→ **Work required**:
Among the records below, which lines contain the string "diode"? Report them.

→ **Content revision data**:

★ ★ ★ ★

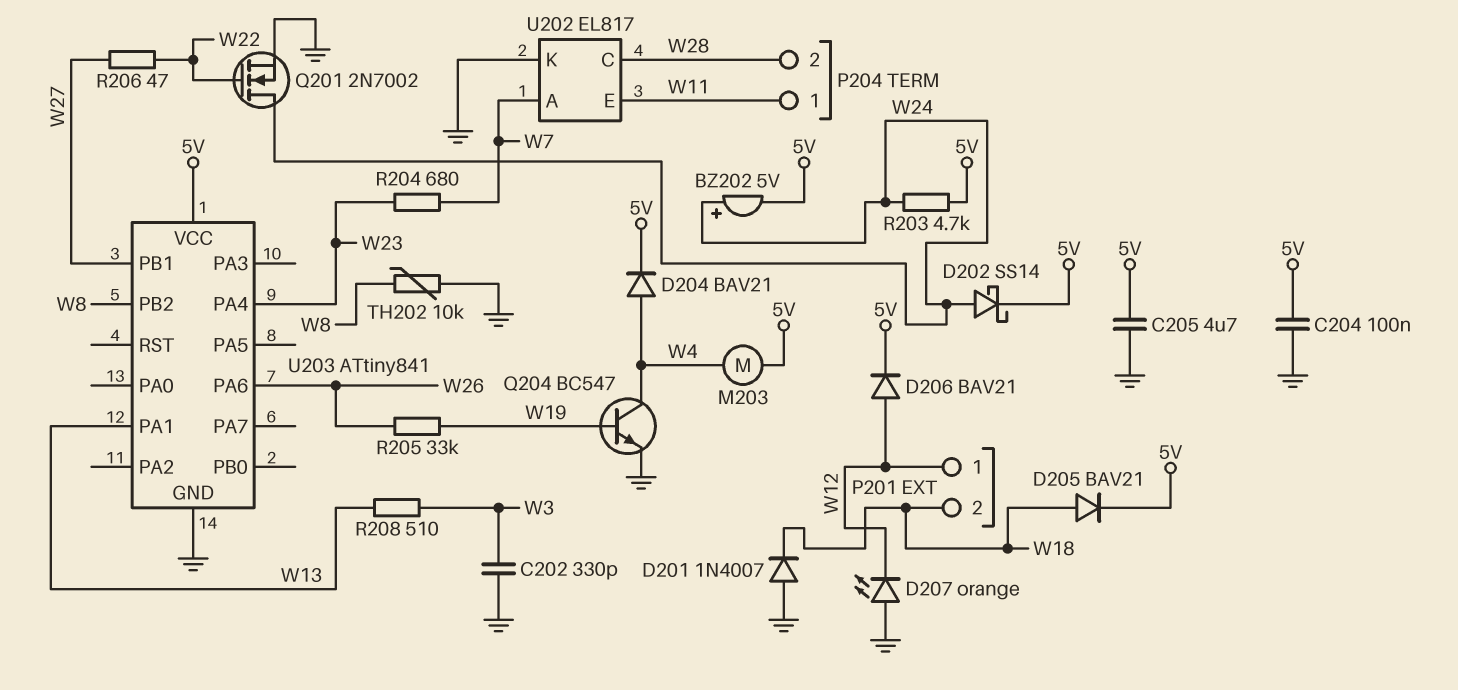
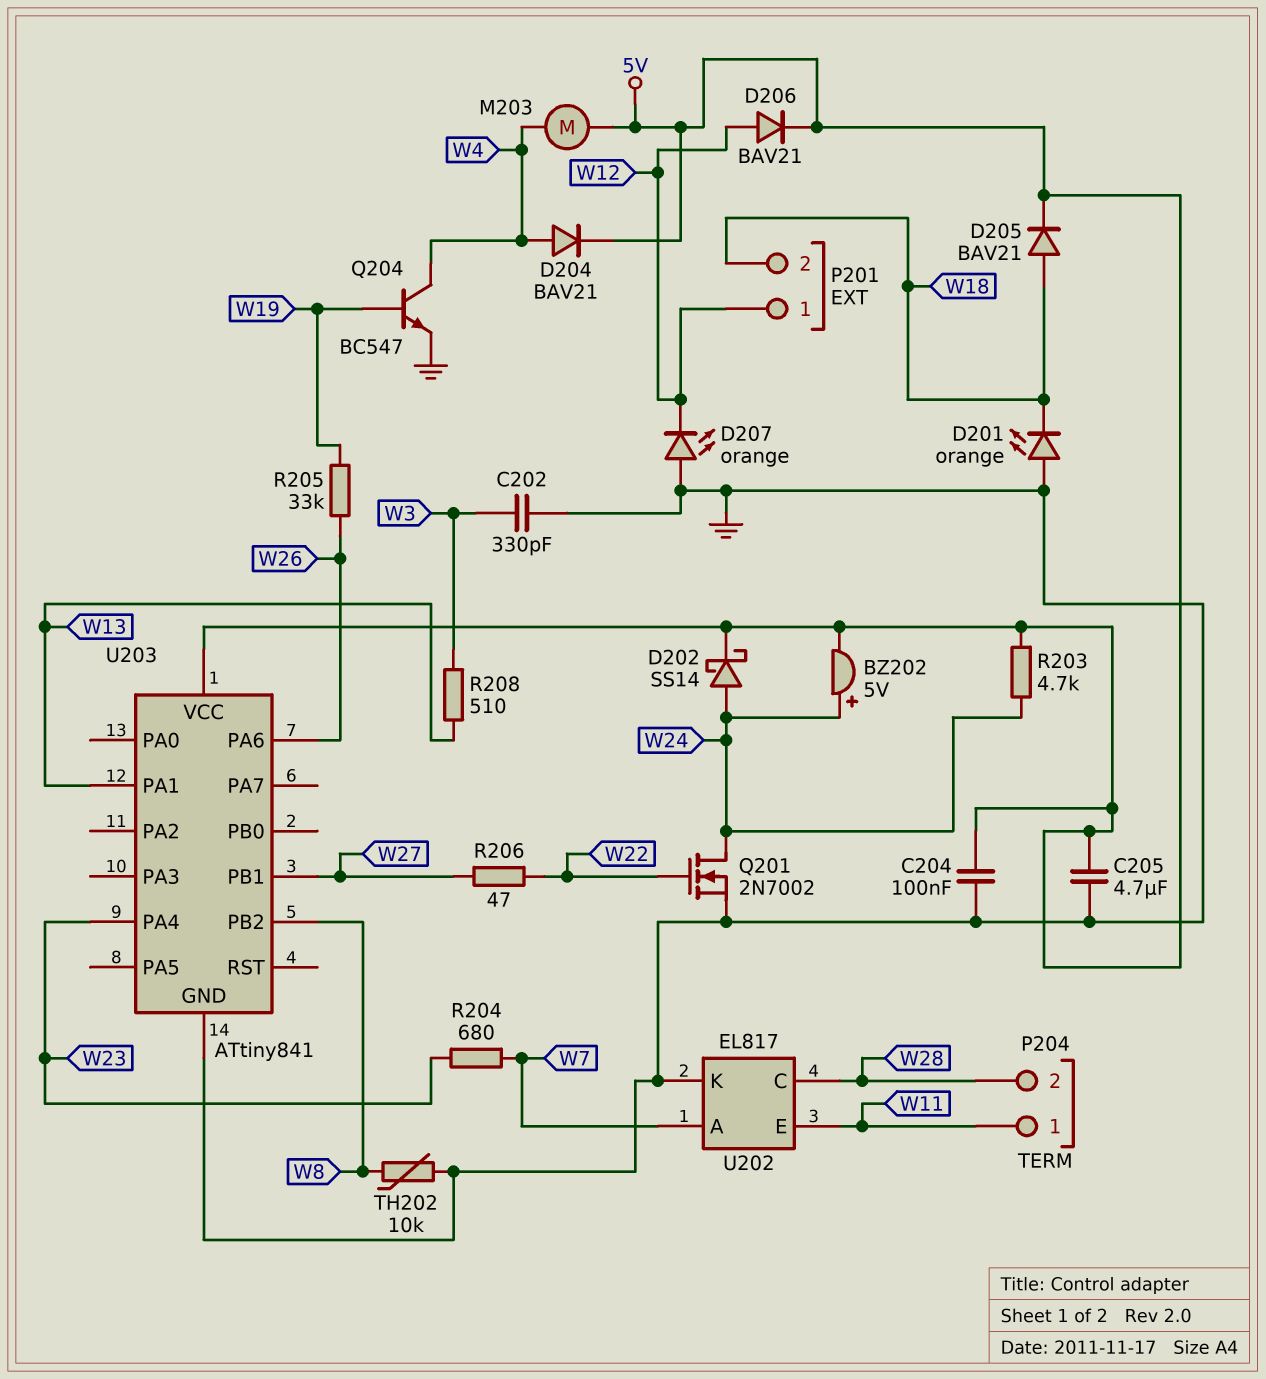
D201: diode 1N4007 (A GND, K W18) -> LED orange (A GND, K W18)

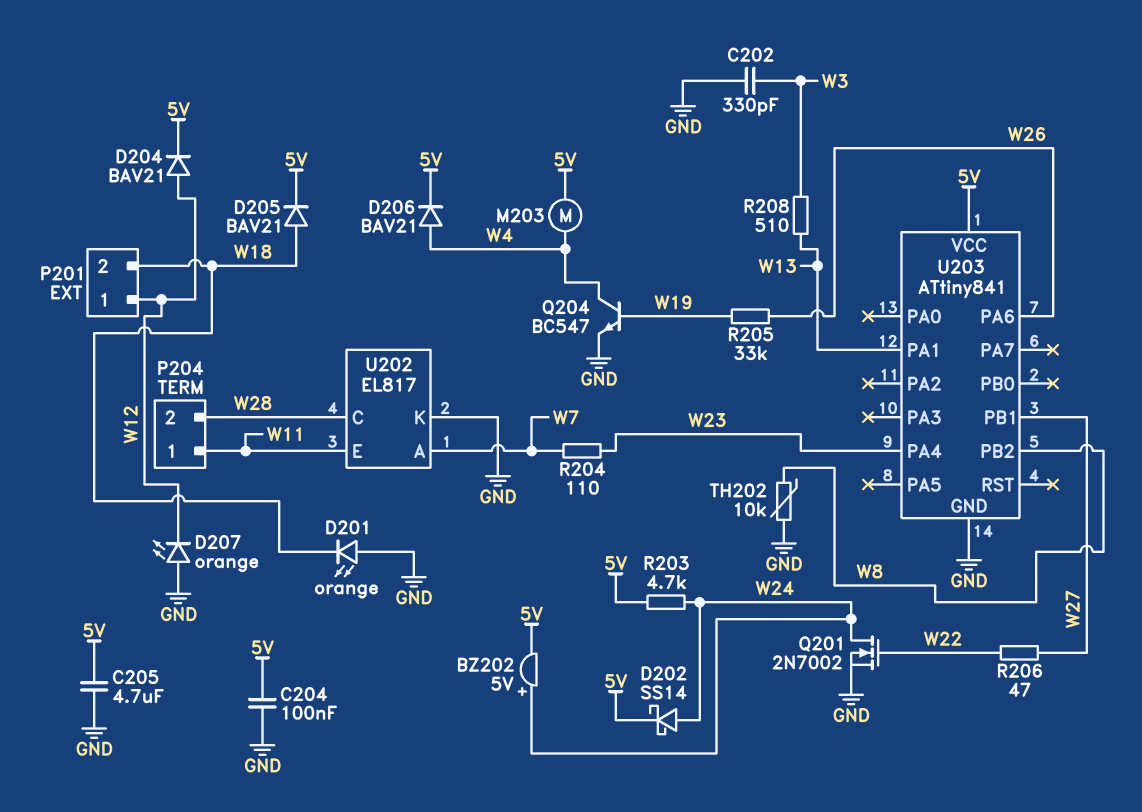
D204: diode BAV21 (A W4, K 5V) -> diode BAV21 (A W12, K 5V)
D206: diode BAV21 (A W12, K 5V) -> diode BAV21 (A W4, K 5V)
R204: 680 (W7, W23) -> 110 (W7, W23)

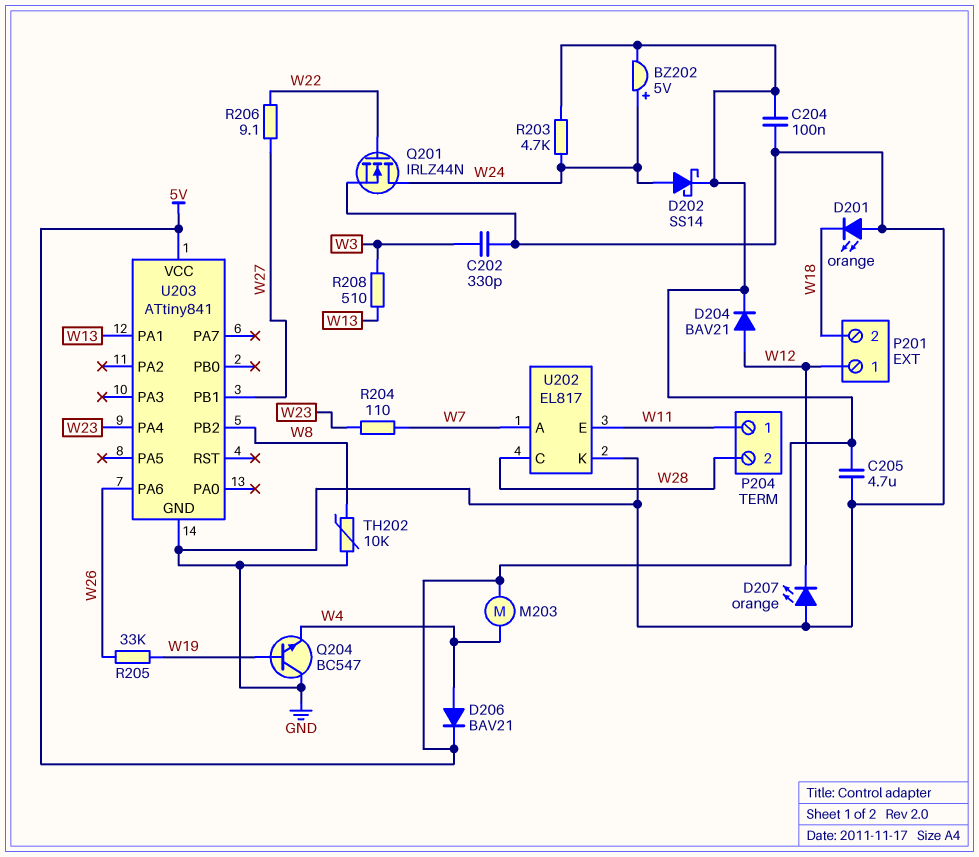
D205: diode BAV21 (A W18, K 5V) -> none
Q201: NMOS 2N7002 (G W22, D W24, S GND) -> NMOS IRLZ44N (G W22, D W24, S GND)
Q204: NPN BC547 (B W19, C W4, E GND) -> NPN BC547 (B W19, C GND, E W4)
R206: 47 (W22, W27) -> 9.1 (W22, W27)

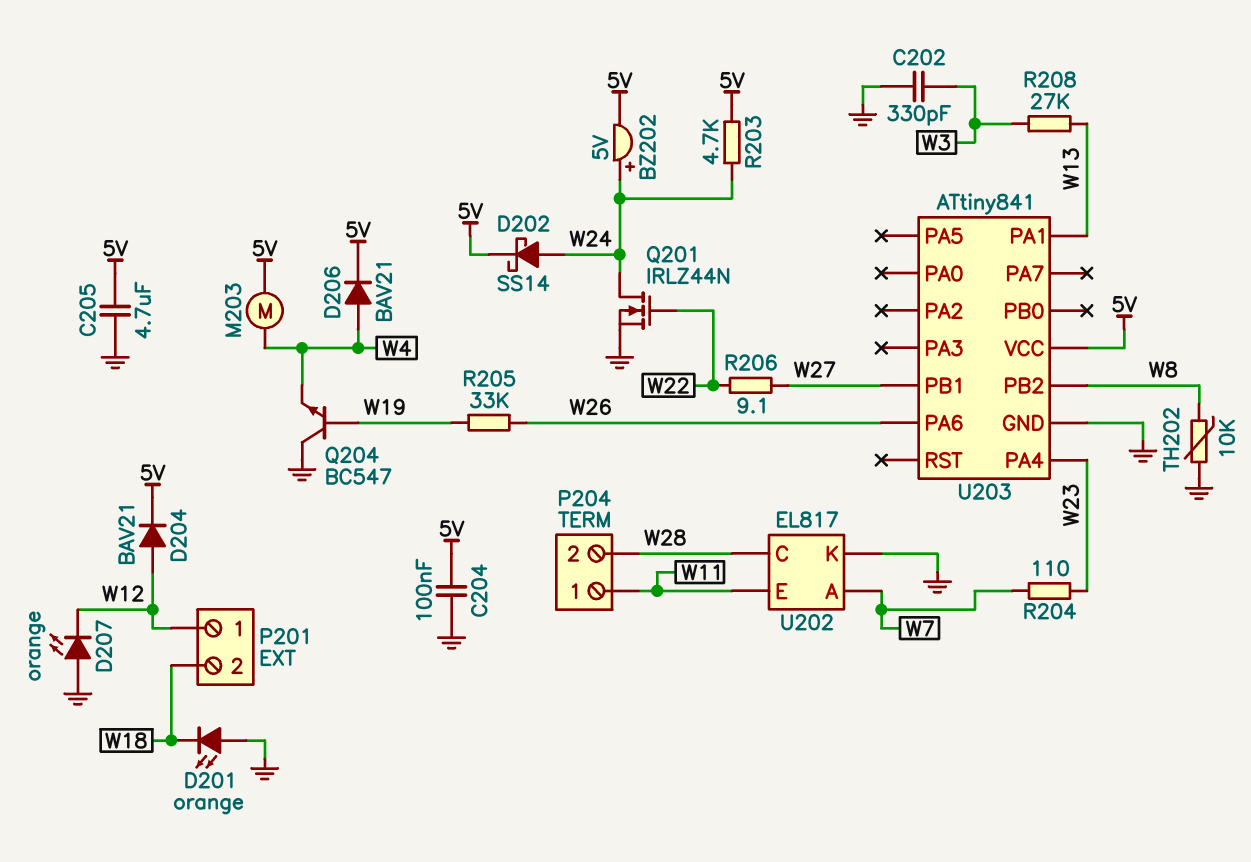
R208: 510 (W3, W13) -> 27k (W3, W13)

★ ★ ★ ★

→ **Answer to this problem**:
D201: diode 1N4007 (A GND, K W18) -> LED orange (A GND, K W18)
D204: diode BAV21 (A W4, K 5V) -> diode BAV21 (A W12, K 5V)
D206: diode BAV21 (A W12, K 5V) -> diode BAV21 (A W4, K 5V)
D205: diode BAV21 (A W18, K 5V) -> none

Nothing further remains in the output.